Dataset content
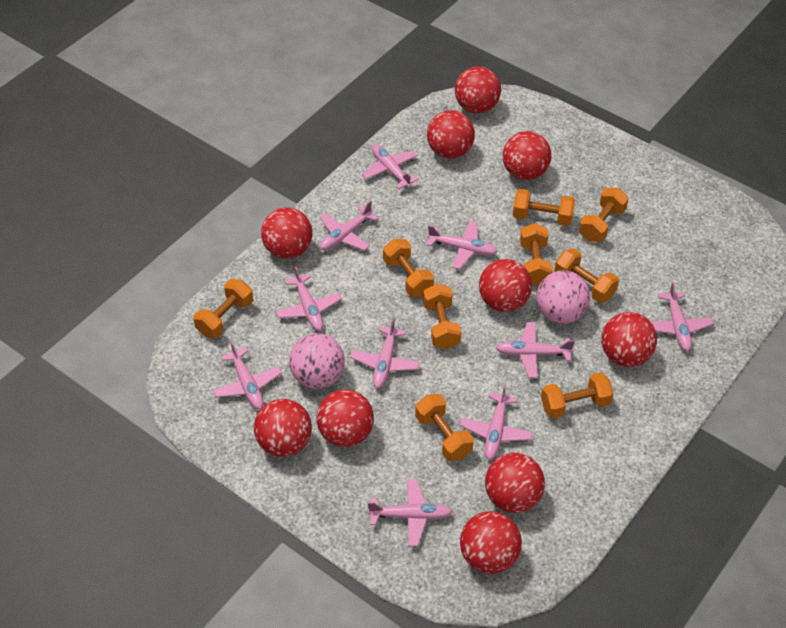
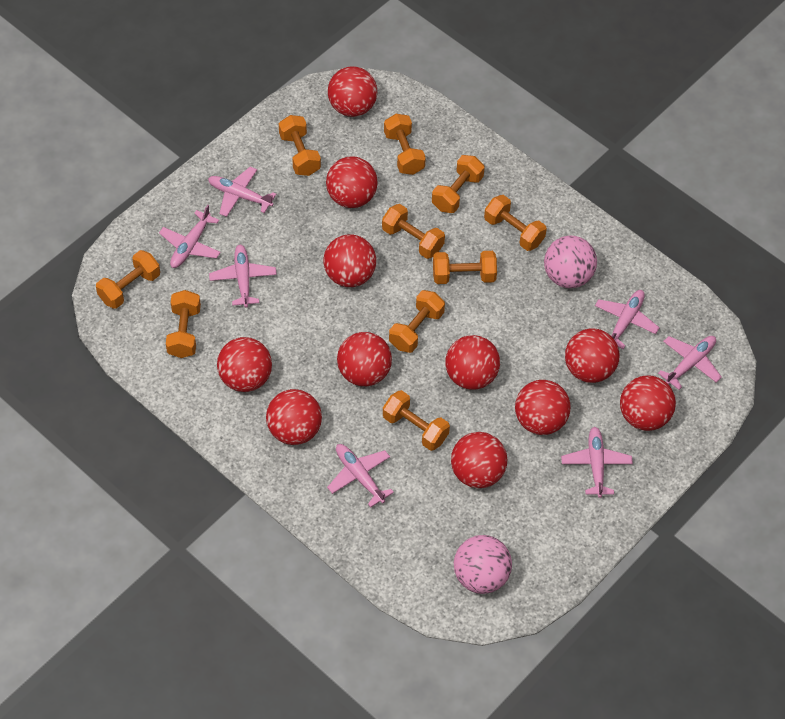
orange dumbbell: 9 -> 10
pink plane: 10 -> 7
red ball: 10 -> 11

What needs to be done
Repeat the listing above verbatim, but exclude the pictures it contains.

Solution
orange dumbbell: 9 -> 10
pink plane: 10 -> 7
red ball: 10 -> 11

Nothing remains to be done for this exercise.